(Scene comparison data)
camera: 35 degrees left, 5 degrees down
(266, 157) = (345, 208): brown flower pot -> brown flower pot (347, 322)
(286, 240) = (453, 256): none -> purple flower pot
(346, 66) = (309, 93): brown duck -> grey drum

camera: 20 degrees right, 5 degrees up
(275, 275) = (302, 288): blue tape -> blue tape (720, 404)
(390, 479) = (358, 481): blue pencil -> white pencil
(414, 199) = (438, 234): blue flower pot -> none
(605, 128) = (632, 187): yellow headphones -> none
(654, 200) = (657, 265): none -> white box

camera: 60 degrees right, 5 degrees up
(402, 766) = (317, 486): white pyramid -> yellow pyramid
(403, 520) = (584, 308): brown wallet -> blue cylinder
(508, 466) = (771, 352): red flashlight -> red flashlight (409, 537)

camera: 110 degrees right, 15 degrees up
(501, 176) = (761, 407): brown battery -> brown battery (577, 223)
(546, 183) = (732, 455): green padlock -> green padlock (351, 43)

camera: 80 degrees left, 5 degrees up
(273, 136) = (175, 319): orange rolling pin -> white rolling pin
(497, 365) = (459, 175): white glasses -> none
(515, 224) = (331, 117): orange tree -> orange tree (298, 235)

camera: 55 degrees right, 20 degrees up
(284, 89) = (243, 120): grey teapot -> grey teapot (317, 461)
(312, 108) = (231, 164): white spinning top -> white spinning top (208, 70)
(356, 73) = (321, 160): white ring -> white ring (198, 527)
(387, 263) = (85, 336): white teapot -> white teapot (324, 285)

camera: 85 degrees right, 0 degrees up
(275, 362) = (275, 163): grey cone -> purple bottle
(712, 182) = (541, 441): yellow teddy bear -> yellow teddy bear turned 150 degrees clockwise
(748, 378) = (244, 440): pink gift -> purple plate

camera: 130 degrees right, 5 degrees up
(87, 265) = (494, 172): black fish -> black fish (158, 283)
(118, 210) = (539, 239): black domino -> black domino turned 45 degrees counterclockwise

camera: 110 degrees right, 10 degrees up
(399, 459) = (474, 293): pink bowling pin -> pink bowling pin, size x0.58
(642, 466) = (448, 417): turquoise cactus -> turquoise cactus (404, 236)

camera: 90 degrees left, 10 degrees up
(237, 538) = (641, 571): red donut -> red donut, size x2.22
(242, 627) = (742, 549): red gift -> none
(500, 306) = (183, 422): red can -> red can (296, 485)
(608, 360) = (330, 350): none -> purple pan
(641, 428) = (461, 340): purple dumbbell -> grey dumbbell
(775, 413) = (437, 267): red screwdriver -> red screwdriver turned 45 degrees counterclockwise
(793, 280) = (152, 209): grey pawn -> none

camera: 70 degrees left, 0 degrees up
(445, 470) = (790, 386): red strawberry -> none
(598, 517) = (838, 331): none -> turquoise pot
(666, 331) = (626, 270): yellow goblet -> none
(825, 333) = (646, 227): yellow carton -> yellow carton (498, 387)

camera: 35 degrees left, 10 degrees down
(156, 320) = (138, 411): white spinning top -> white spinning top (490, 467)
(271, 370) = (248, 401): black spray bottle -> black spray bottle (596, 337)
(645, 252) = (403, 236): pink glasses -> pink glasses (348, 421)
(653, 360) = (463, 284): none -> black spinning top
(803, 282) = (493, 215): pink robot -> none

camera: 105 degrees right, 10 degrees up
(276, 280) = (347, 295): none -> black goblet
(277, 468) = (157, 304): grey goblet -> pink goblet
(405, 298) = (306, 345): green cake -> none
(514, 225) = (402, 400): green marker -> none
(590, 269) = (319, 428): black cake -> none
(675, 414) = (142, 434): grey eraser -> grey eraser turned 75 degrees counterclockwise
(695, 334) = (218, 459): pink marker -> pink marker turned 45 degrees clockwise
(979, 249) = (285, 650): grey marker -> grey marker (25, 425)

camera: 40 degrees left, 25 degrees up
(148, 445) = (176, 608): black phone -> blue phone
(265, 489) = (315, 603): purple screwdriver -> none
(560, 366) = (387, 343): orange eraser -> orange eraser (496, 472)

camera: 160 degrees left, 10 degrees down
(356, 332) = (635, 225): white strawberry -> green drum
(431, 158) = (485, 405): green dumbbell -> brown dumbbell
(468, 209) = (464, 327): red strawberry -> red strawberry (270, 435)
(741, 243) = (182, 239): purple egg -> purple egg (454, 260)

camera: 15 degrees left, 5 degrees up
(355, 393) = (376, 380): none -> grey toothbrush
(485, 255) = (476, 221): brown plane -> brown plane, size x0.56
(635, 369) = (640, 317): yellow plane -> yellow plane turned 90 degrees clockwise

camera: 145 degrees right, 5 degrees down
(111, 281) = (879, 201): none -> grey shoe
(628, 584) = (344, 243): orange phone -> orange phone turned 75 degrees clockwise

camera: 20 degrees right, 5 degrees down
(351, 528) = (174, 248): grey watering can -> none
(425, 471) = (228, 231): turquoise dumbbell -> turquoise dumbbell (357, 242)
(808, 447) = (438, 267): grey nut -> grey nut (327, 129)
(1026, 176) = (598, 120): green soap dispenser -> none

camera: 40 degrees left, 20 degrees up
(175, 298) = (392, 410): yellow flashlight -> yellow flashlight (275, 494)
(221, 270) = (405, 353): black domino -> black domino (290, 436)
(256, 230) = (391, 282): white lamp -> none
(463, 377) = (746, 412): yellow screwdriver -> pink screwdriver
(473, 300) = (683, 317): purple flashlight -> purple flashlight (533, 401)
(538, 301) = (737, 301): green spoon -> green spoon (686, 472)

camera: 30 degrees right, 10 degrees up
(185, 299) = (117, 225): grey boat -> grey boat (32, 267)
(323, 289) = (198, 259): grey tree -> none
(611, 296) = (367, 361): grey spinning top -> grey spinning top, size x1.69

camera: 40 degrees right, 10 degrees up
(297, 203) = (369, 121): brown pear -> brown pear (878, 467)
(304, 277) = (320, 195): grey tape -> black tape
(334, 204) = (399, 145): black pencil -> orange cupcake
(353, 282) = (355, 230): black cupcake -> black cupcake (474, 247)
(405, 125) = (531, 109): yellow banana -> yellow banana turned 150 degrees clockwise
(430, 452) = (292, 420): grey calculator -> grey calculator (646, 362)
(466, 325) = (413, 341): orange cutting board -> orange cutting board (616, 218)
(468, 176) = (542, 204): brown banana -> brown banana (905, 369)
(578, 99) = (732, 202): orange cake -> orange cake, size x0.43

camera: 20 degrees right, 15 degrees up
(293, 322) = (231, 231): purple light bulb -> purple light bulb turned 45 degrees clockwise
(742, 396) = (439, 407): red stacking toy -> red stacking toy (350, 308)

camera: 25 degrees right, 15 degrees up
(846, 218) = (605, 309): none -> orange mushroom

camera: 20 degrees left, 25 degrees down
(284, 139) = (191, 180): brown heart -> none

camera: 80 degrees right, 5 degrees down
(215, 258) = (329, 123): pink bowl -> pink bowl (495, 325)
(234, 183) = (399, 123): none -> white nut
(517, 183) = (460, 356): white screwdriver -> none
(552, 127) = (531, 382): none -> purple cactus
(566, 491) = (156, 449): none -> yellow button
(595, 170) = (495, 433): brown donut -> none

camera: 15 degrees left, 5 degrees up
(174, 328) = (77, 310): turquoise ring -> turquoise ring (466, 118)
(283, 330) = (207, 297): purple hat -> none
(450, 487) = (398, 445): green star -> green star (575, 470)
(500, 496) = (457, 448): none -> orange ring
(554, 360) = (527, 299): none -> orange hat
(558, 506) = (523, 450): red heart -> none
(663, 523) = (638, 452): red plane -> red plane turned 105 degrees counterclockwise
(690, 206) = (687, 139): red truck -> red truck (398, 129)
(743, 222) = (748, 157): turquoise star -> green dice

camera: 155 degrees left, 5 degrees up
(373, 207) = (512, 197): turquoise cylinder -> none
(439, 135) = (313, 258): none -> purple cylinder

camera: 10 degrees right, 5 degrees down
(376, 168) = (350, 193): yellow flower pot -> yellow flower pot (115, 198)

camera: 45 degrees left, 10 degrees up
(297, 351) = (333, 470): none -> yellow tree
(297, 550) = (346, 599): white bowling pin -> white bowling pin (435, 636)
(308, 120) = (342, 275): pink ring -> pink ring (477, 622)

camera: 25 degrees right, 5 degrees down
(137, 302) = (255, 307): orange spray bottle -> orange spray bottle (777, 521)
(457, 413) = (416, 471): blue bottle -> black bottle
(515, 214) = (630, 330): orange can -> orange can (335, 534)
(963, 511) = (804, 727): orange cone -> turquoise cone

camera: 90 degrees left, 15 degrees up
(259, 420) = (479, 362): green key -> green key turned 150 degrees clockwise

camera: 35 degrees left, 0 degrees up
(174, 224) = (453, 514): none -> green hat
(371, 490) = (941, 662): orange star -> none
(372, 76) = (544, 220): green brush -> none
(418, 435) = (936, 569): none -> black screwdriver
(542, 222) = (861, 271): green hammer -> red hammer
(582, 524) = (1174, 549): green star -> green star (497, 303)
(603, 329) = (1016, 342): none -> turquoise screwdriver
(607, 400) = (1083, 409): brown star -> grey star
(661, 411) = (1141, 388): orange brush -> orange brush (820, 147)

Work order: Please write out, exactly as they appear above, only the lines in the stretch from the line with "(515, 214) = (630, 330): orange" through the line with "(603, 329) = (1016, 342): none".

Answer to this task:
(515, 214) = (630, 330): orange can -> orange can (335, 534)
(963, 511) = (804, 727): orange cone -> turquoise cone

camera: 90 degrees left, 15 degrees up
(259, 420) = (479, 362): green key -> green key turned 150 degrees clockwise

camera: 35 degrees left, 0 degrees up
(174, 224) = (453, 514): none -> green hat
(371, 490) = (941, 662): orange star -> none
(372, 76) = (544, 220): green brush -> none
(418, 435) = (936, 569): none -> black screwdriver
(542, 222) = (861, 271): green hammer -> red hammer
(582, 524) = (1174, 549): green star -> green star (497, 303)
(603, 329) = (1016, 342): none -> turquoise screwdriver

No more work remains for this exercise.